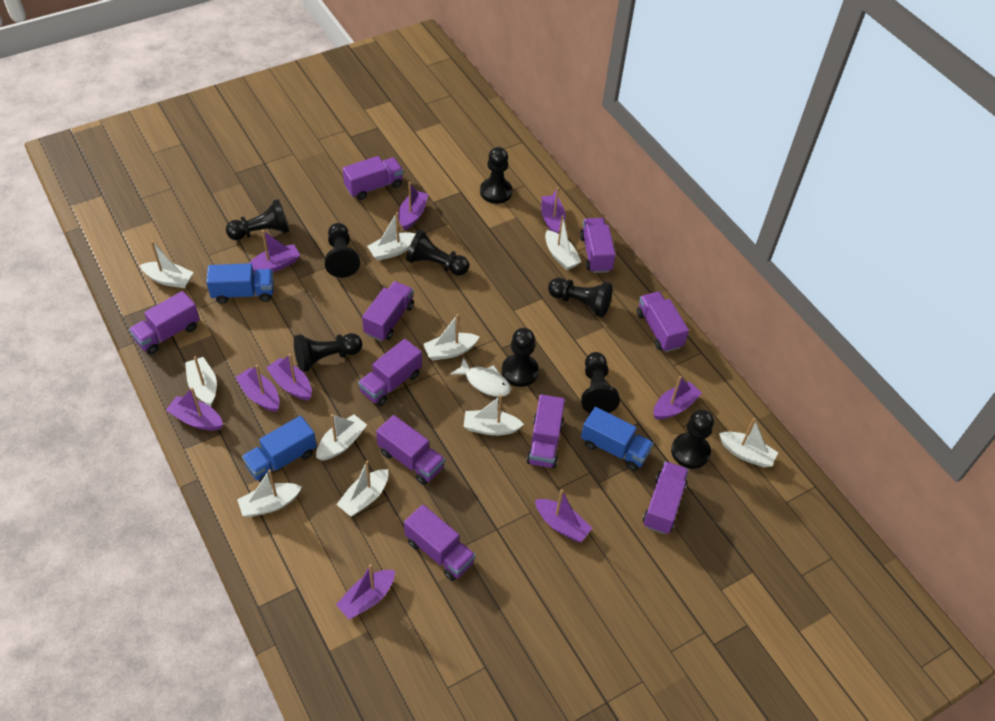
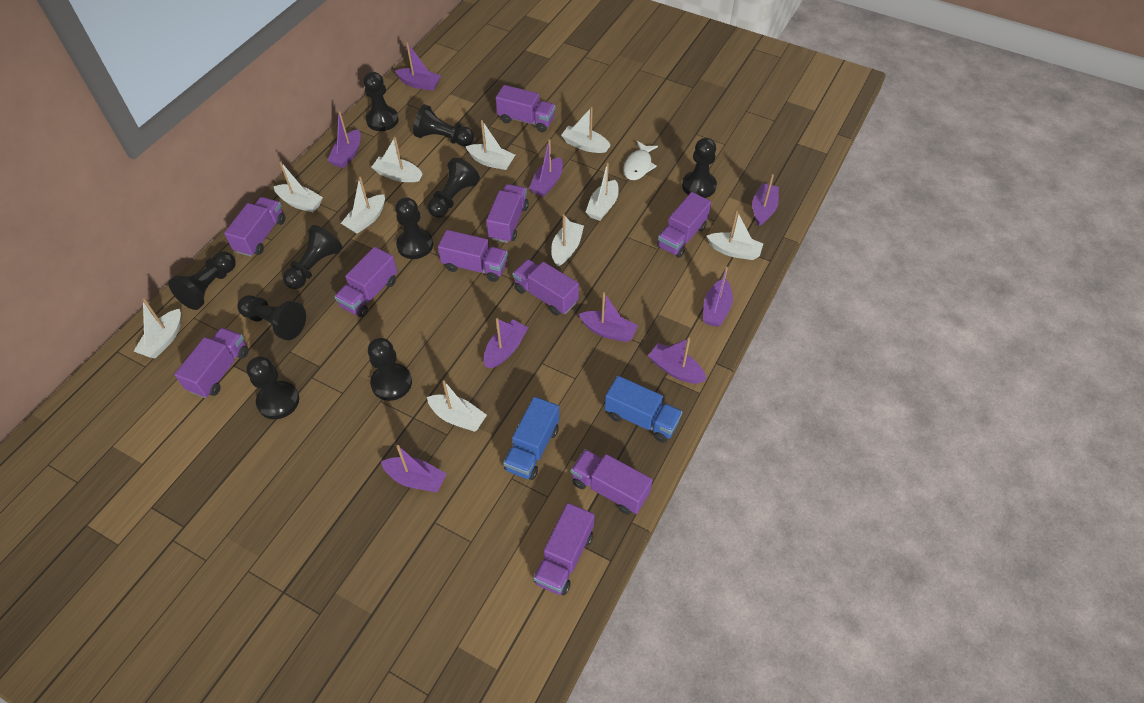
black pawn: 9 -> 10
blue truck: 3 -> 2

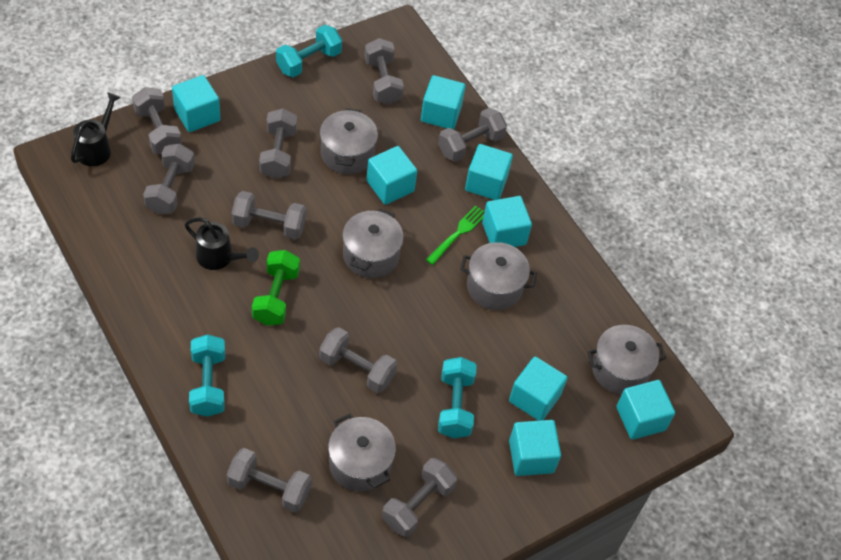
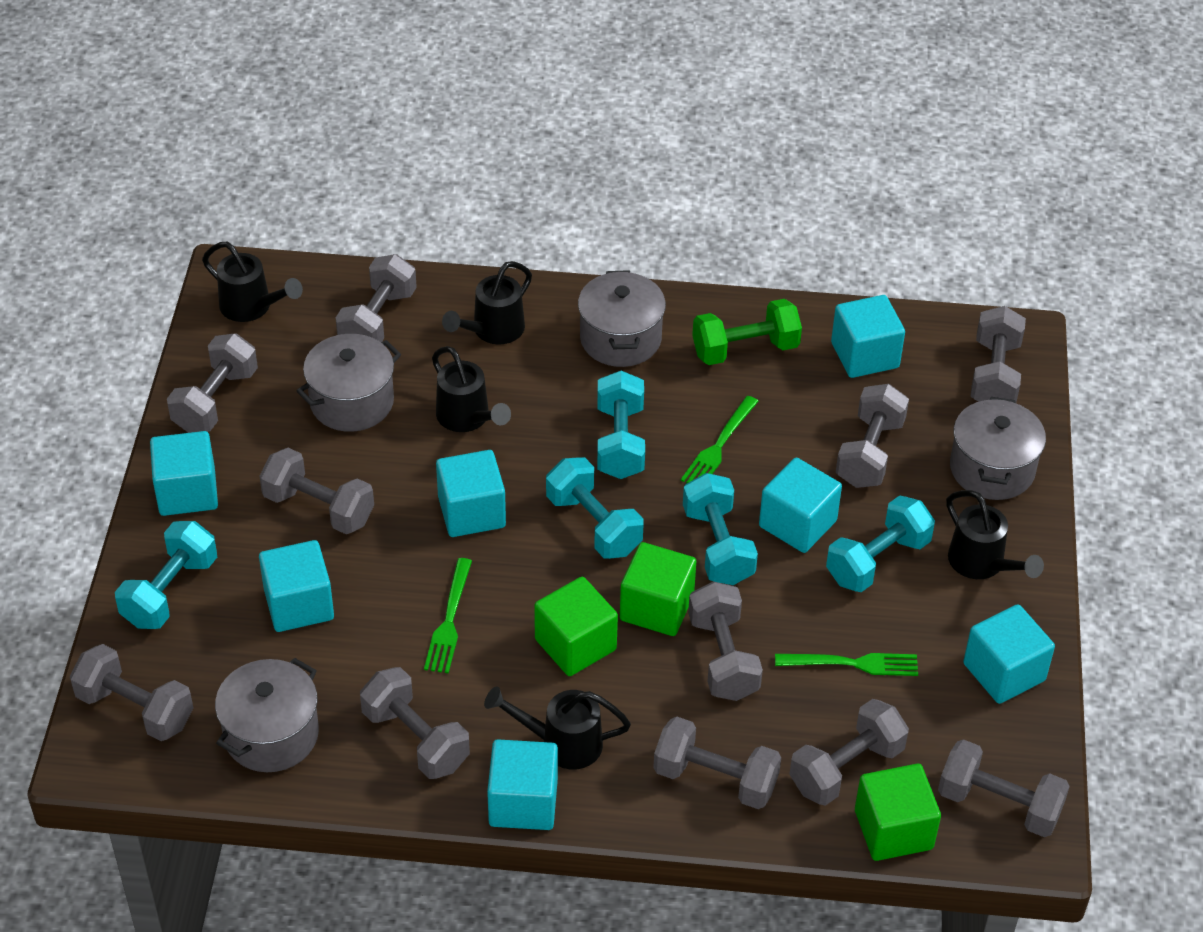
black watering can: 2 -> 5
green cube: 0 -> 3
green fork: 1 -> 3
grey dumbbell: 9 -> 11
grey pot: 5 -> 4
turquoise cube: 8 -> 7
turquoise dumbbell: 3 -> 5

+ + +

- Exercise instructions -
Only the line containing "green cube: 0 -> 3" and the lines after it, up to and including the last line of the data, should appear in the answer, exactly as written.

- Result of this exercise -
green cube: 0 -> 3
green fork: 1 -> 3
grey dumbbell: 9 -> 11
grey pot: 5 -> 4
turquoise cube: 8 -> 7
turquoise dumbbell: 3 -> 5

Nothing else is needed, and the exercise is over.